- Opening Delimiter -
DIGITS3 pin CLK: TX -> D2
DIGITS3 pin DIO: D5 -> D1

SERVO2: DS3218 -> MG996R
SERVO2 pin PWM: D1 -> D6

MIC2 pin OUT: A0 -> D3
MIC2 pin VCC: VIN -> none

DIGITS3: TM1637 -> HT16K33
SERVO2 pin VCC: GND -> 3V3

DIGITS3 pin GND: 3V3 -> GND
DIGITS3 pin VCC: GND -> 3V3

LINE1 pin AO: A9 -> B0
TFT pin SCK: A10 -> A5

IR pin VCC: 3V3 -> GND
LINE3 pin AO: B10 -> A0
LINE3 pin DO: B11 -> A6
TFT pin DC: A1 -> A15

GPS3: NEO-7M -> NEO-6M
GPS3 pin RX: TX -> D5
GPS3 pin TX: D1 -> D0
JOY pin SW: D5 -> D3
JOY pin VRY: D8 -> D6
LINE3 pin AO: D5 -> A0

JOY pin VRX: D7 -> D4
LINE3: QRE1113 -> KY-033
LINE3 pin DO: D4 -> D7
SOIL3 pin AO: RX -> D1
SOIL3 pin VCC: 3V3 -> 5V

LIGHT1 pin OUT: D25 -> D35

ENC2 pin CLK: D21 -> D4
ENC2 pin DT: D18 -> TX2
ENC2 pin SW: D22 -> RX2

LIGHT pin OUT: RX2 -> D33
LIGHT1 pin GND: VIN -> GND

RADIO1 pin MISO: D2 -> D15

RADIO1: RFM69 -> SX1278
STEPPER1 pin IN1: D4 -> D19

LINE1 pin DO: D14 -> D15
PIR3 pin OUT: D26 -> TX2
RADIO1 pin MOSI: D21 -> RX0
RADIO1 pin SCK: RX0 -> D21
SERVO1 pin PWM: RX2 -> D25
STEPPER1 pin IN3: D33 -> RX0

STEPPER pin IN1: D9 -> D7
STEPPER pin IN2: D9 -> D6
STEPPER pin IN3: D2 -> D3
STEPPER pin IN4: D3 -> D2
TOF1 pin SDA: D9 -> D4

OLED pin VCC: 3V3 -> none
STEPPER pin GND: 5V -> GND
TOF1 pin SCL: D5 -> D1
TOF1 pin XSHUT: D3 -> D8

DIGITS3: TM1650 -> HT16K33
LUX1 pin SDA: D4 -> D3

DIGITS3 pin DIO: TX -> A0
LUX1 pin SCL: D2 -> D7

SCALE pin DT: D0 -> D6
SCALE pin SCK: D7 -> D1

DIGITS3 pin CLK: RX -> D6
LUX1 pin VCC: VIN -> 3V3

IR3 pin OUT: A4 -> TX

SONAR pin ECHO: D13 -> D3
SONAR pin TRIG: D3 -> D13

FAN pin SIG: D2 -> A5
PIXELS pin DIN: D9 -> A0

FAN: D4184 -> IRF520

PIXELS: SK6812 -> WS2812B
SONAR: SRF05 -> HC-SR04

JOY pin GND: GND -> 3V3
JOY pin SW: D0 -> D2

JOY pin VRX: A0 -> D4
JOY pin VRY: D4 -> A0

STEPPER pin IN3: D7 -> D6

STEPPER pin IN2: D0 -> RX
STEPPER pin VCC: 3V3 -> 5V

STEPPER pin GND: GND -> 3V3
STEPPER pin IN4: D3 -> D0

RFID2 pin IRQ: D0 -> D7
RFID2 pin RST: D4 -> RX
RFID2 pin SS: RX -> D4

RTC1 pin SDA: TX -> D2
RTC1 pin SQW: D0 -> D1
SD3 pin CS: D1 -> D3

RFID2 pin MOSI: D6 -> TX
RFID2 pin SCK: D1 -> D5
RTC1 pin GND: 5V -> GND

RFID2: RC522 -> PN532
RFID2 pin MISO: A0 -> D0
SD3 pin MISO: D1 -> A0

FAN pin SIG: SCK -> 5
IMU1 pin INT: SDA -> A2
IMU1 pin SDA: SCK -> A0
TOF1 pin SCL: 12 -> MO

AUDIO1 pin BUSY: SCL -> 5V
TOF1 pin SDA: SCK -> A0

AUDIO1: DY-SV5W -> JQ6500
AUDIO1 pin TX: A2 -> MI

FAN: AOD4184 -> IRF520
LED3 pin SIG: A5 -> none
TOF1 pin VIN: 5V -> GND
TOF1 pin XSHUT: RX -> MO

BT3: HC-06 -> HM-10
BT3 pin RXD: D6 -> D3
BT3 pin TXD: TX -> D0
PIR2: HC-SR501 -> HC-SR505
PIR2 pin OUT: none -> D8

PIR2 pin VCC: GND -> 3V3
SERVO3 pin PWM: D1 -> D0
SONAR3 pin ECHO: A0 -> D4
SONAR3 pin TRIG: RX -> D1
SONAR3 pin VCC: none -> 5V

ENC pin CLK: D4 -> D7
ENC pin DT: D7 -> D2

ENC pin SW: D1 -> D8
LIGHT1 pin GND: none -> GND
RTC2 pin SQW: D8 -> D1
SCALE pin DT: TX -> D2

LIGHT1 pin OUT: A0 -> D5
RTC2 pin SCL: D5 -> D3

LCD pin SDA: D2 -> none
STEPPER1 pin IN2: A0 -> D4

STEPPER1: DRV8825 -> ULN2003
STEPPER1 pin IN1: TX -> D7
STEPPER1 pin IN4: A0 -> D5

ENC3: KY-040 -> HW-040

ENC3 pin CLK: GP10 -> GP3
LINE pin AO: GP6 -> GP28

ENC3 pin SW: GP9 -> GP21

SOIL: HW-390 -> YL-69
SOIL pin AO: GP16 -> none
- Closing Delimiter -
## TASK REQUIREMENTS
Produce a word-for-word copy of everything above from the line holding "ENC2 pin SW: D22 -> RX2" down to the line holding "RFID2 pin SCK: D1 -> D5", with both of those lines kept.

## WRITTEN SOLUTION
ENC2 pin SW: D22 -> RX2

LIGHT pin OUT: RX2 -> D33
LIGHT1 pin GND: VIN -> GND

RADIO1 pin MISO: D2 -> D15

RADIO1: RFM69 -> SX1278
STEPPER1 pin IN1: D4 -> D19

LINE1 pin DO: D14 -> D15
PIR3 pin OUT: D26 -> TX2
RADIO1 pin MOSI: D21 -> RX0
RADIO1 pin SCK: RX0 -> D21
SERVO1 pin PWM: RX2 -> D25
STEPPER1 pin IN3: D33 -> RX0

STEPPER pin IN1: D9 -> D7
STEPPER pin IN2: D9 -> D6
STEPPER pin IN3: D2 -> D3
STEPPER pin IN4: D3 -> D2
TOF1 pin SDA: D9 -> D4

OLED pin VCC: 3V3 -> none
STEPPER pin GND: 5V -> GND
TOF1 pin SCL: D5 -> D1
TOF1 pin XSHUT: D3 -> D8

DIGITS3: TM1650 -> HT16K33
LUX1 pin SDA: D4 -> D3

DIGITS3 pin DIO: TX -> A0
LUX1 pin SCL: D2 -> D7

SCALE pin DT: D0 -> D6
SCALE pin SCK: D7 -> D1

DIGITS3 pin CLK: RX -> D6
LUX1 pin VCC: VIN -> 3V3

IR3 pin OUT: A4 -> TX

SONAR pin ECHO: D13 -> D3
SONAR pin TRIG: D3 -> D13

FAN pin SIG: D2 -> A5
PIXELS pin DIN: D9 -> A0

FAN: D4184 -> IRF520

PIXELS: SK6812 -> WS2812B
SONAR: SRF05 -> HC-SR04

JOY pin GND: GND -> 3V3
JOY pin SW: D0 -> D2

JOY pin VRX: A0 -> D4
JOY pin VRY: D4 -> A0

STEPPER pin IN3: D7 -> D6

STEPPER pin IN2: D0 -> RX
STEPPER pin VCC: 3V3 -> 5V

STEPPER pin GND: GND -> 3V3
STEPPER pin IN4: D3 -> D0

RFID2 pin IRQ: D0 -> D7
RFID2 pin RST: D4 -> RX
RFID2 pin SS: RX -> D4

RTC1 pin SDA: TX -> D2
RTC1 pin SQW: D0 -> D1
SD3 pin CS: D1 -> D3

RFID2 pin MOSI: D6 -> TX
RFID2 pin SCK: D1 -> D5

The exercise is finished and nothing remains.